### BRIEF
Your task is to repeat the entries word for word while leaving out the pictures.

### RECORD SET
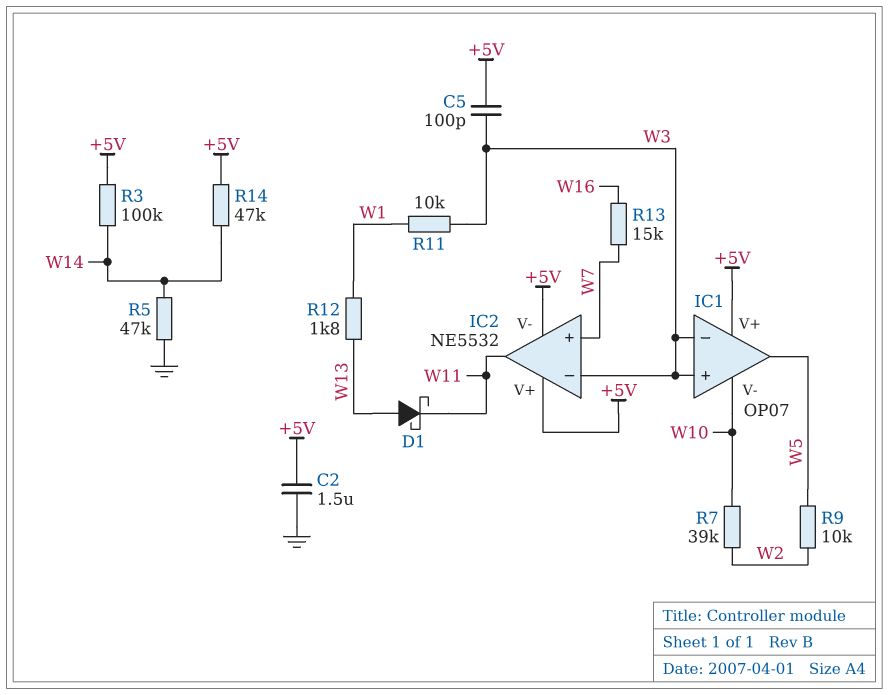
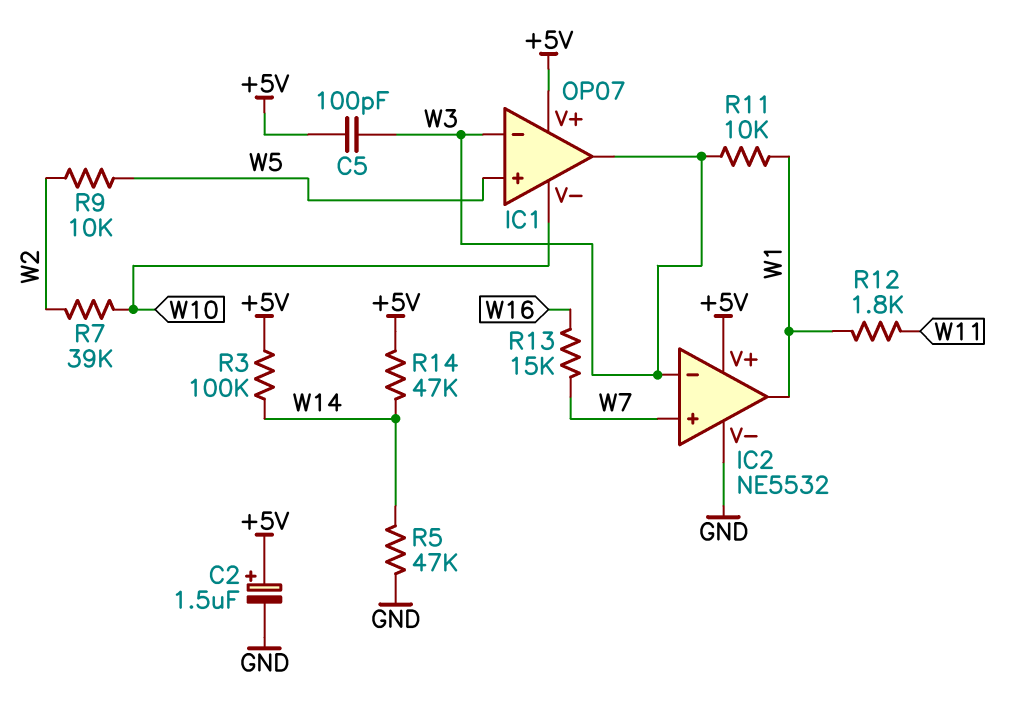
C2: 1.5uF (+5V, GND) -> 1.5uF (plus +5V, minus GND)
D1: schottky (A W13, K W11) -> none
IC1 pin in+: W3 -> W5
IC1 pin out: W5 -> W3
IC2 pin V-: +5V -> GND
IC2 pin out: W11 -> W1
R12: 1.8k (W1, W13) -> 1.8k (W1, W11)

### RESPONSE TO THE TASK
C2: 1.5uF (+5V, GND) -> 1.5uF (plus +5V, minus GND)
D1: schottky (A W13, K W11) -> none
IC1 pin in+: W3 -> W5
IC1 pin out: W5 -> W3
IC2 pin V-: +5V -> GND
IC2 pin out: W11 -> W1
R12: 1.8k (W1, W13) -> 1.8k (W1, W11)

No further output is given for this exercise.